→ Task directions
From the records below, output exactly the lines running from the line containing "(240, 410) = (253, 167): none -> yellow box" through the line containing "(450, 446) = (115, 231): yellow", and no others.

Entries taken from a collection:

================

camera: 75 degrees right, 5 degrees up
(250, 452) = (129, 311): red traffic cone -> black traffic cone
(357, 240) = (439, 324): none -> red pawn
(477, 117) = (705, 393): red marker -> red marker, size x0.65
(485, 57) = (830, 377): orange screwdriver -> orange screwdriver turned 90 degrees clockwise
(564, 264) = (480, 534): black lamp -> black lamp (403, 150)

================

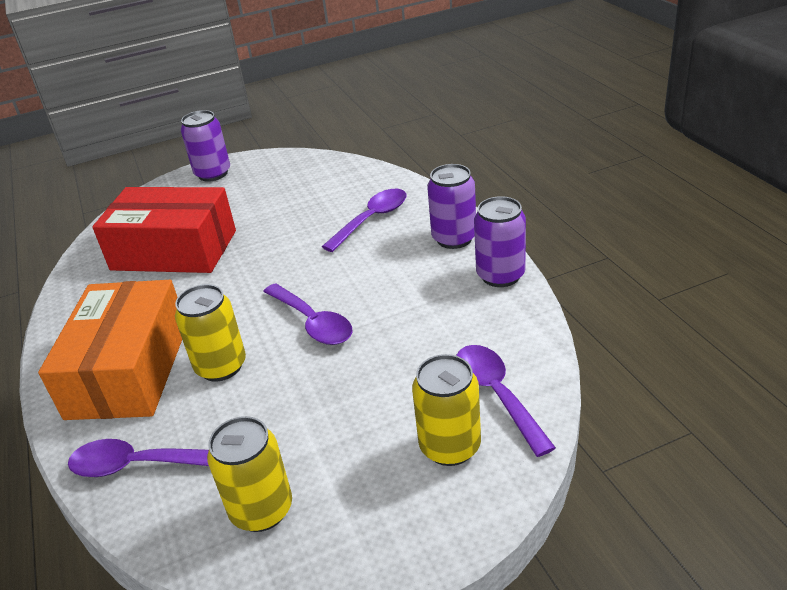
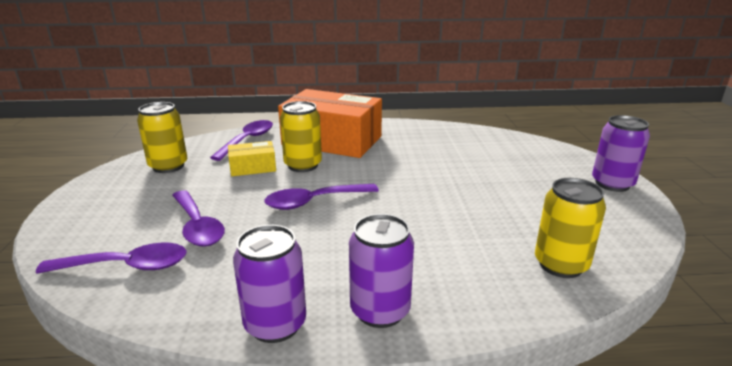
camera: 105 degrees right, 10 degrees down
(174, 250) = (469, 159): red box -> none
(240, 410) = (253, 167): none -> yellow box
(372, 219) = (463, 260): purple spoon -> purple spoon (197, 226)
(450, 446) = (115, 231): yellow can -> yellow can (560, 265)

================

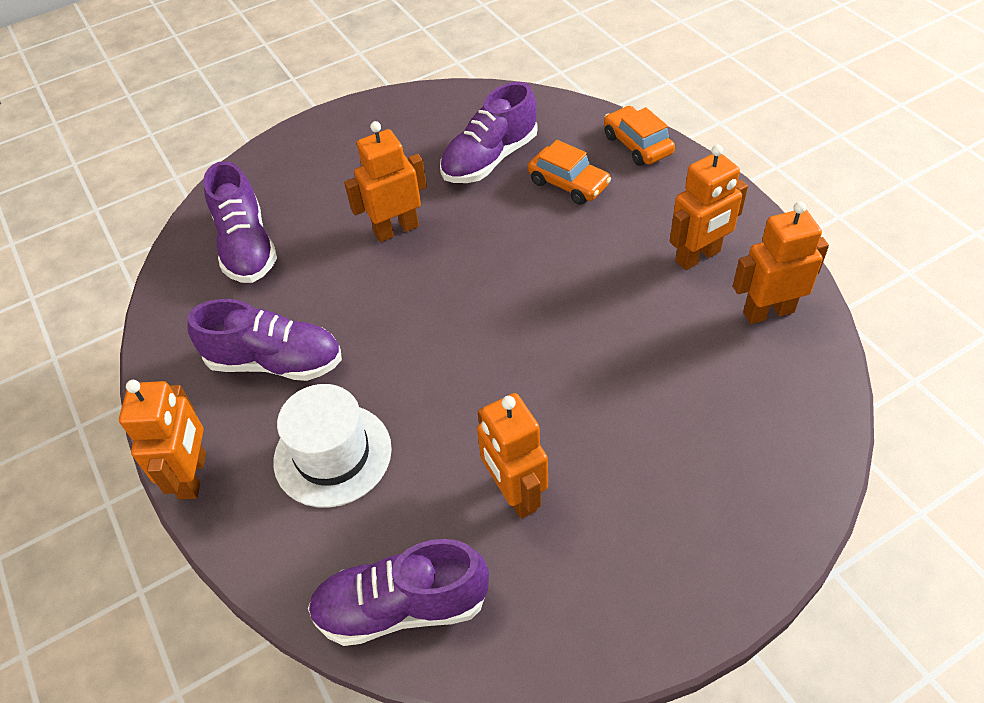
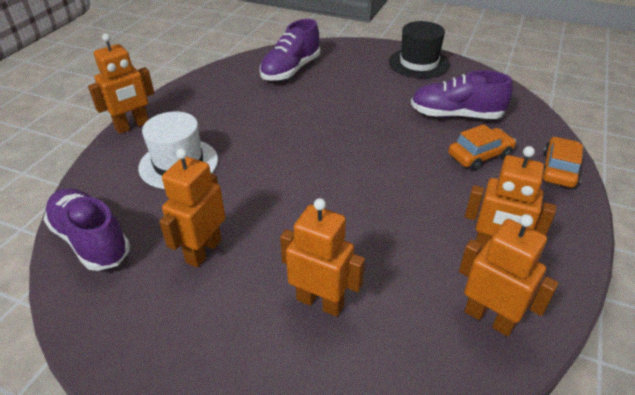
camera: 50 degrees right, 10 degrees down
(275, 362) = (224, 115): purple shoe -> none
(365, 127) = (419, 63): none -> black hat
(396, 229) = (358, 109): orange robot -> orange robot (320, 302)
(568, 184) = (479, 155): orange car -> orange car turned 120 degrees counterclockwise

================

→ Written response
(240, 410) = (253, 167): none -> yellow box
(372, 219) = (463, 260): purple spoon -> purple spoon (197, 226)
(450, 446) = (115, 231): yellow can -> yellow can (560, 265)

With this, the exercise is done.